═════ Task input ═════
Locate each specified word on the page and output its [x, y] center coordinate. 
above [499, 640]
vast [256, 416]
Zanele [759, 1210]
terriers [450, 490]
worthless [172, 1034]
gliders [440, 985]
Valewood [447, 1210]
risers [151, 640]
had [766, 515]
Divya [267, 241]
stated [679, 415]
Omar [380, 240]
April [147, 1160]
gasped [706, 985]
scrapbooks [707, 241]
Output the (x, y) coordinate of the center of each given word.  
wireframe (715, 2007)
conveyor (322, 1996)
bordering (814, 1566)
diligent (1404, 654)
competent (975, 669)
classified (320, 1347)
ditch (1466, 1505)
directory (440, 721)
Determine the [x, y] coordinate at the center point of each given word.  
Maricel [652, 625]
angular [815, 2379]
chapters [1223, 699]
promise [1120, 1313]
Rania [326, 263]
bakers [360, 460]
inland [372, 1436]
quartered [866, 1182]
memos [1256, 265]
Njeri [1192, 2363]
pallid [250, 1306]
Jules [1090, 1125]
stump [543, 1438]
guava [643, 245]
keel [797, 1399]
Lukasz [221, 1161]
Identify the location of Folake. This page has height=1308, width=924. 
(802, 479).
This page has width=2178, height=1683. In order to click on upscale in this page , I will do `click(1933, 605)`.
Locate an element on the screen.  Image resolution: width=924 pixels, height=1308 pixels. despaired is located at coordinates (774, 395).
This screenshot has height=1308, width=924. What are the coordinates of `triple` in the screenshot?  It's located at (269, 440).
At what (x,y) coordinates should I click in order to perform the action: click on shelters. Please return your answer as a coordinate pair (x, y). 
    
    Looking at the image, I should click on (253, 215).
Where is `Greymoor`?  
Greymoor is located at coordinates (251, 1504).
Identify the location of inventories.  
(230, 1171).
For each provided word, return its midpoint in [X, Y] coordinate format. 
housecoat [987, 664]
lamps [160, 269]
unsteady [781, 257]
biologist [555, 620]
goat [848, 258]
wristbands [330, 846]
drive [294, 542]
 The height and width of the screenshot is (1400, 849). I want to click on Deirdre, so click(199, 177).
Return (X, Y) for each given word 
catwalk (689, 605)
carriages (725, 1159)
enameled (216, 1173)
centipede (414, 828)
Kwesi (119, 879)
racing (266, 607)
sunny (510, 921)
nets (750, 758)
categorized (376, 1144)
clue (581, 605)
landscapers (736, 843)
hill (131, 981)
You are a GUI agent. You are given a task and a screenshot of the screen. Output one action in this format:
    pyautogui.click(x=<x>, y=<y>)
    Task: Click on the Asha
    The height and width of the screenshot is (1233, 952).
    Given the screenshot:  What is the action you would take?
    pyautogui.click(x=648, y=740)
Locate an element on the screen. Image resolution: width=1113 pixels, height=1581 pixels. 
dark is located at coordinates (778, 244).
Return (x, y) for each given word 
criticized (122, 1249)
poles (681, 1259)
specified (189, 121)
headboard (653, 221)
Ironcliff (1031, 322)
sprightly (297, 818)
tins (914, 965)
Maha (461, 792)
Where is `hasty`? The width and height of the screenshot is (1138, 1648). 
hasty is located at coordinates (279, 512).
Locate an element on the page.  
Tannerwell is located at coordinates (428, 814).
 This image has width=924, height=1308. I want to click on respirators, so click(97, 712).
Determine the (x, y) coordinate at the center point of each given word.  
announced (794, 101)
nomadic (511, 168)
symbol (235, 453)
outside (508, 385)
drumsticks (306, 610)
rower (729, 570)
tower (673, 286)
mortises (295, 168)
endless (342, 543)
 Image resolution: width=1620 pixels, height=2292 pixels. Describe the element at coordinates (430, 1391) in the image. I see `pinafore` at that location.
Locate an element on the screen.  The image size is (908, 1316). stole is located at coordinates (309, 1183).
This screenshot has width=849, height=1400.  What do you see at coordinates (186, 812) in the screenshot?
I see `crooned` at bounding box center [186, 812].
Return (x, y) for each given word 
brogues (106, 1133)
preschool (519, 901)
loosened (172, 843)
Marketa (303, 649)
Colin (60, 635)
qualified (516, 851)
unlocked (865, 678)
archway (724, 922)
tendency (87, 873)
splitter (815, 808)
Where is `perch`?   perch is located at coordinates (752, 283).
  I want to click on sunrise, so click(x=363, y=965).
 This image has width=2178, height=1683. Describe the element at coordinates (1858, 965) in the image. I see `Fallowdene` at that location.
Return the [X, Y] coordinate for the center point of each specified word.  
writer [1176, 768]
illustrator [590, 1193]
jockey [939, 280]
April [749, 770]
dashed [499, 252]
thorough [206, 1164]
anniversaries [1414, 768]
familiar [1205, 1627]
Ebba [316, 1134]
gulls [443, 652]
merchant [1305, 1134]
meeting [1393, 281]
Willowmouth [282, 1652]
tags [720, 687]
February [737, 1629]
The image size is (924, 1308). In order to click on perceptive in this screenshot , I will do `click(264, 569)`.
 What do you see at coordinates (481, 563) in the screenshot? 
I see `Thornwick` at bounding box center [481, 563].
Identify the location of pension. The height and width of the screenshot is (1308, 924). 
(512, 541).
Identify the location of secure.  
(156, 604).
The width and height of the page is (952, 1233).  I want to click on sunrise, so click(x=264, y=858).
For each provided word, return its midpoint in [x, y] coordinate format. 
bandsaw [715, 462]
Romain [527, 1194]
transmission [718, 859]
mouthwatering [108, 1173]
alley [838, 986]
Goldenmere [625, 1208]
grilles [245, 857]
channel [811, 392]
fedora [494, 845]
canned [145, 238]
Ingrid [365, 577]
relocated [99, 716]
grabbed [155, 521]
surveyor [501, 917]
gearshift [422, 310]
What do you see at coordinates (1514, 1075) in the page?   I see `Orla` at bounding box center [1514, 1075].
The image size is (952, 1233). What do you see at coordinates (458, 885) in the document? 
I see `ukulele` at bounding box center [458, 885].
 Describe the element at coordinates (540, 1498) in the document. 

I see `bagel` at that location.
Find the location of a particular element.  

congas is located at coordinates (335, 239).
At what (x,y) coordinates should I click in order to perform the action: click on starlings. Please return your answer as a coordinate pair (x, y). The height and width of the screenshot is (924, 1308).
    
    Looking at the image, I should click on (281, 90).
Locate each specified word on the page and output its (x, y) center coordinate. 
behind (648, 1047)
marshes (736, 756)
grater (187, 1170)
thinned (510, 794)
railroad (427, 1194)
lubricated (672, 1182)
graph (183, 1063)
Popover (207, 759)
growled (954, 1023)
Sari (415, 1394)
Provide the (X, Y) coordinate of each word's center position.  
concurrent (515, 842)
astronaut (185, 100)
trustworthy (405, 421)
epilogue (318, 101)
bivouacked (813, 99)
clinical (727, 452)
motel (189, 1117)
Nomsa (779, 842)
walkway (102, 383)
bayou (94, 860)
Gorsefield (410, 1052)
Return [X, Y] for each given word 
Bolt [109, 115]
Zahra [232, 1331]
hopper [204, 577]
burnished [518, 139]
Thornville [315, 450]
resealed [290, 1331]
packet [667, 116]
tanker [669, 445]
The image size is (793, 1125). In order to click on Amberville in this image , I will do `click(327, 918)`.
═════
** Prompt **
Recast the items above as a Markdown table with a "Row" column holding a running number and a "Text" column holding each line, leaving out blank lines.

** Final result **
| Row | Text |
|---|---|
| 1 | Locate each specified word on the page and output its [x, y] center coordinate.  |
| 2 | above [499, 640] |
| 3 | vast [256, 416] |
| 4 | Zanele [759, 1210] |
| 5 | terriers [450, 490] |
| 6 | worthless [172, 1034] |
| 7 | gliders [440, 985] |
| 8 | Valewood [447, 1210] |
| 9 | risers [151, 640] |
| 10 | had [766, 515] |
| 11 | Divya [267, 241] |
| 12 | stated [679, 415] |
| 13 | Omar [380, 240] |
| 14 | April [147, 1160] |
| 15 | gasped [706, 985] |
| 16 | scrapbooks [707, 241] |
| 17 | Output the (x, y) coordinate of the center of each given word.   |
| 18 | wireframe (715, 2007) |
| 19 | conveyor (322, 1996) |
| 20 | bordering (814, 1566) |
| 21 | diligent (1404, 654) |
| 22 | competent (975, 669) |
| 23 | classified (320, 1347) |
| 24 | ditch (1466, 1505) |
| 25 | directory (440, 721) |
| 26 | Determine the [x, y] coordinate at the center point of each given word.   |
| 27 | Maricel [652, 625] |
| 28 | angular [815, 2379] |
| 29 | chapters [1223, 699] |
| 30 | promise [1120, 1313] |
| 31 | Rania [326, 263] |
| 32 | bakers [360, 460] |
| 33 | inland [372, 1436] |
| 34 | quartered [866, 1182] |
| 35 | memos [1256, 265] |
| 36 | Njeri [1192, 2363] |
| 37 | pallid [250, 1306] |
| 38 | Jules [1090, 1125] |
| 39 | stump [543, 1438] |
| 40 | guava [643, 245] |
| 41 | keel [797, 1399] |
| 42 | Lukasz [221, 1161] |
| 43 | Identify the location of Folake. This page has height=1308, width=924.  |
| 44 | (802, 479). |
| 45 | This page has width=2178, height=1683. In order to click on upscale in this page , I will do `click(1933, 605)`. |
| 46 | Locate an element on the screen.  Image resolution: width=924 pixels, height=1308 pixels. despaired is located at coordinates (774, 395). |
| 47 | This screenshot has height=1308, width=924. What are the coordinates of `triple` in the screenshot?  It's located at (269, 440). |
| 48 | At what (x,y) coordinates should I click in order to perform the action: click on shelters. Please return your answer as a coordinate pair (x, y).  |
| 49 |     Looking at the image, I should click on (253, 215). |
| 50 | Where is `Greymoor`?   |
| 51 | Greymoor is located at coordinates (251, 1504). |
| 52 | Identify the location of inventories.   |
| 53 | (230, 1171). |
| 54 | For each provided word, return its midpoint in [X, Y] coordinate format.  |
| 55 | housecoat [987, 664] |
| 56 | lamps [160, 269] |
| 57 | unsteady [781, 257] |
| 58 | biologist [555, 620] |
| 59 | goat [848, 258] |
| 60 | wristbands [330, 846] |
| 61 | drive [294, 542] |
| 62 |  The height and width of the screenshot is (1400, 849). I want to click on Deirdre, so click(199, 177). |
| 63 | Return (X, Y) for each given word  |
| 64 | catwalk (689, 605) |
| 65 | carriages (725, 1159) |
| 66 | enameled (216, 1173) |
| 67 | centipede (414, 828) |
| 68 | Kwesi (119, 879) |
| 69 | racing (266, 607) |
| 70 | sunny (510, 921) |
| 71 | nets (750, 758) |
| 72 | categorized (376, 1144) |
| 73 | clue (581, 605) |
| 74 | landscapers (736, 843) |
| 75 | hill (131, 981) |
| 76 | You are a GUI agent. You are given a task and a screenshot of the screen. Output one action in this format: |
| 77 |     pyautogui.click(x=<x>, y=<y>) |
| 78 |     Task: Click on the Asha |
| 79 |     The height and width of the screenshot is (1233, 952). |
| 80 |     Given the screenshot:  What is the action you would take? |
| 81 |     pyautogui.click(x=648, y=740) |
| 82 | Locate an element on the screen. Image resolution: width=1113 pixels, height=1581 pixels.  |
| 83 | dark is located at coordinates (778, 244). |
| 84 | Return (x, y) for each given word  |
| 85 | criticized (122, 1249) |
| 86 | poles (681, 1259) |
| 87 | specified (189, 121) |
| 88 | headboard (653, 221) |
| 89 | Ironcliff (1031, 322) |
| 90 | sprightly (297, 818) |
| 91 | tins (914, 965) |
| 92 | Maha (461, 792) |
| 93 | Where is `hasty`? The width and height of the screenshot is (1138, 1648).  |
| 94 | hasty is located at coordinates (279, 512). |
| 95 | Locate an element on the page.   |
| 96 | Tannerwell is located at coordinates (428, 814). |
| 97 |  This image has width=924, height=1308. I want to click on respirators, so click(97, 712). |
| 98 | Determine the (x, y) coordinate at the center point of each given word.   |
| 99 | announced (794, 101) |
| 100 | nomadic (511, 168) |
| 101 | symbol (235, 453) |
| 102 | outside (508, 385) |
| 103 | drumsticks (306, 610) |
| 104 | rower (729, 570) |
| 105 | tower (673, 286) |
| 106 | mortises (295, 168) |
| 107 | endless (342, 543) |
| 108 |  Image resolution: width=1620 pixels, height=2292 pixels. Describe the element at coordinates (430, 1391) in the image. I see `pinafore` at that location. |
| 109 | Locate an element on the screen.  The image size is (908, 1316). stole is located at coordinates (309, 1183). |
| 110 | This screenshot has width=849, height=1400.  What do you see at coordinates (186, 812) in the screenshot? |
| 111 | I see `crooned` at bounding box center [186, 812]. |
| 112 | Return (x, y) for each given word  |
| 113 | brogues (106, 1133) |
| 114 | preschool (519, 901) |
| 115 | loosened (172, 843) |
| 116 | Marketa (303, 649) |
| 117 | Colin (60, 635) |
| 118 | qualified (516, 851) |
| 119 | unlocked (865, 678) |
| 120 | archway (724, 922) |
| 121 | tendency (87, 873) |
| 122 | splitter (815, 808) |
| 123 | Where is `perch`?   perch is located at coordinates (752, 283). |
| 124 |   I want to click on sunrise, so click(x=363, y=965). |
| 125 |  This image has width=2178, height=1683. Describe the element at coordinates (1858, 965) in the image. I see `Fallowdene` at that location. |
| 126 | Return the [X, Y] coordinate for the center point of each specified word.   |
| 127 | writer [1176, 768] |
| 128 | illustrator [590, 1193] |
| 129 | jockey [939, 280] |
| 130 | April [749, 770] |
| 131 | dashed [499, 252] |
| 132 | thorough [206, 1164] |
| 133 | anniversaries [1414, 768] |
| 134 | familiar [1205, 1627] |
| 135 | Ebba [316, 1134] |
| 136 | gulls [443, 652] |
| 137 | merchant [1305, 1134] |
| 138 | meeting [1393, 281] |
| 139 | Willowmouth [282, 1652] |
| 140 | tags [720, 687] |
| 141 | February [737, 1629] |
| 142 | The image size is (924, 1308). In order to click on perceptive in this screenshot , I will do `click(264, 569)`. |
| 143 |  What do you see at coordinates (481, 563) in the screenshot?  |
| 144 | I see `Thornwick` at bounding box center [481, 563]. |
| 145 | Identify the location of pension. The height and width of the screenshot is (1308, 924).  |
| 146 | (512, 541). |
| 147 | Identify the location of secure.   |
| 148 | (156, 604). |
| 149 | The width and height of the page is (952, 1233).  I want to click on sunrise, so click(x=264, y=858). |
| 150 | For each provided word, return its midpoint in [x, y] coordinate format.  |
| 151 | bandsaw [715, 462] |
| 152 | Romain [527, 1194] |
| 153 | transmission [718, 859] |
| 154 | mouthwatering [108, 1173] |
| 155 | alley [838, 986] |
| 156 | Goldenmere [625, 1208] |
| 157 | grilles [245, 857] |
| 158 | channel [811, 392] |
| 159 | fedora [494, 845] |
| 160 | canned [145, 238] |
| 161 | Ingrid [365, 577] |
| 162 | relocated [99, 716] |
| 163 | grabbed [155, 521] |
| 164 | surveyor [501, 917] |
| 165 | gearshift [422, 310] |
| 166 | What do you see at coordinates (1514, 1075) in the page?   I see `Orla` at bounding box center [1514, 1075]. |
| 167 | The image size is (952, 1233). What do you see at coordinates (458, 885) in the document?  |
| 168 | I see `ukulele` at bounding box center [458, 885]. |
| 169 |  Describe the element at coordinates (540, 1498) in the document.  |
| 170 | I see `bagel` at that location. |
| 171 | Find the location of a particular element.   |
| 172 | congas is located at coordinates (335, 239). |
| 173 | At what (x,y) coordinates should I click in order to perform the action: click on starlings. Please return your answer as a coordinate pair (x, y). The height and width of the screenshot is (924, 1308). |
| 174 |     Looking at the image, I should click on (281, 90). |
| 175 | Locate each specified word on the page and output its (x, y) center coordinate.  |
| 176 | behind (648, 1047) |
| 177 | marshes (736, 756) |
| 178 | grater (187, 1170) |
| 179 | thinned (510, 794) |
| 180 | railroad (427, 1194) |
| 181 | lubricated (672, 1182) |
| 182 | graph (183, 1063) |
| 183 | Popover (207, 759) |
| 184 | growled (954, 1023) |
| 185 | Sari (415, 1394) |
| 186 | Provide the (X, Y) coordinate of each word's center position.   |
| 187 | concurrent (515, 842) |
| 188 | astronaut (185, 100) |
| 189 | trustworthy (405, 421) |
| 190 | epilogue (318, 101) |
| 191 | bivouacked (813, 99) |
| 192 | clinical (727, 452) |
| 193 | motel (189, 1117) |
| 194 | Nomsa (779, 842) |
| 195 | walkway (102, 383) |
| 196 | bayou (94, 860) |
| 197 | Gorsefield (410, 1052) |
| 198 | Return [X, Y] for each given word  |
| 199 | Bolt [109, 115] |
| 200 | Zahra [232, 1331] |
| 201 | hopper [204, 577] |
| 202 | burnished [518, 139] |
| 203 | Thornville [315, 450] |
| 204 | resealed [290, 1331] |
| 205 | packet [667, 116] |
| 206 | tanker [669, 445] |
| 207 | The image size is (793, 1125). In order to click on Amberville in this image , I will do `click(327, 918)`. |